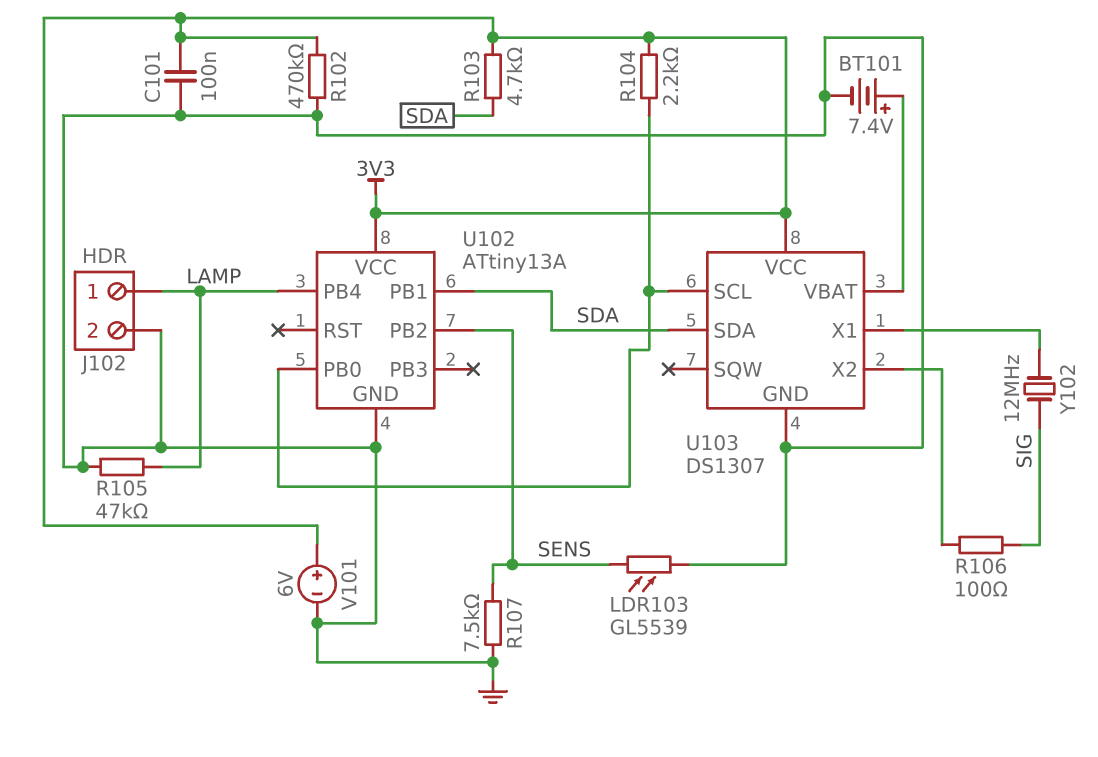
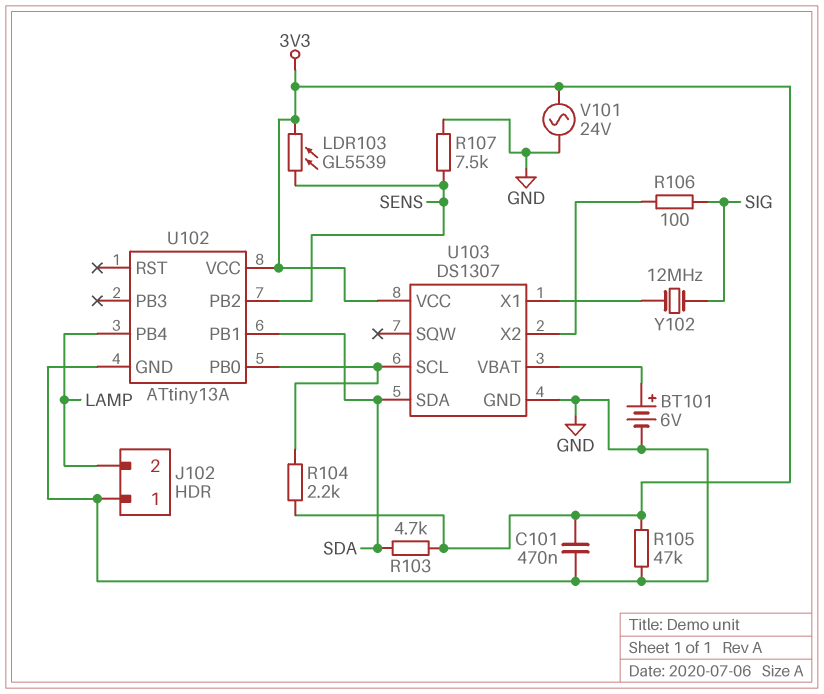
BT101: 7.4V (plus U103/VBAT, minus GND) -> 6V (plus U103/VBAT, minus GND)
C101: 100nF (3V3, GND) -> 470nF (3V3, GND)
J102 pin 1: LAMP -> GND
J102 pin 2: GND -> LAMP
LDR103: GL5539 (GND, SENS) -> GL5539 (3V3, SENS)
R102: 470k (3V3, GND) -> none
R105: 47k (GND, LAMP) -> 47k (3V3, GND)
V101: 6V (plus 3V3, minus GND) -> AC 24V (3V3, GND)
* * * * * * *
▶ _What you should do_: Please transcribe every entry above exactly, leaving out any pictures.

▶ _Answer box_:
BT101: 7.4V (plus U103/VBAT, minus GND) -> 6V (plus U103/VBAT, minus GND)
C101: 100nF (3V3, GND) -> 470nF (3V3, GND)
J102 pin 1: LAMP -> GND
J102 pin 2: GND -> LAMP
LDR103: GL5539 (GND, SENS) -> GL5539 (3V3, SENS)
R102: 470k (3V3, GND) -> none
R105: 47k (GND, LAMP) -> 47k (3V3, GND)
V101: 6V (plus 3V3, minus GND) -> AC 24V (3V3, GND)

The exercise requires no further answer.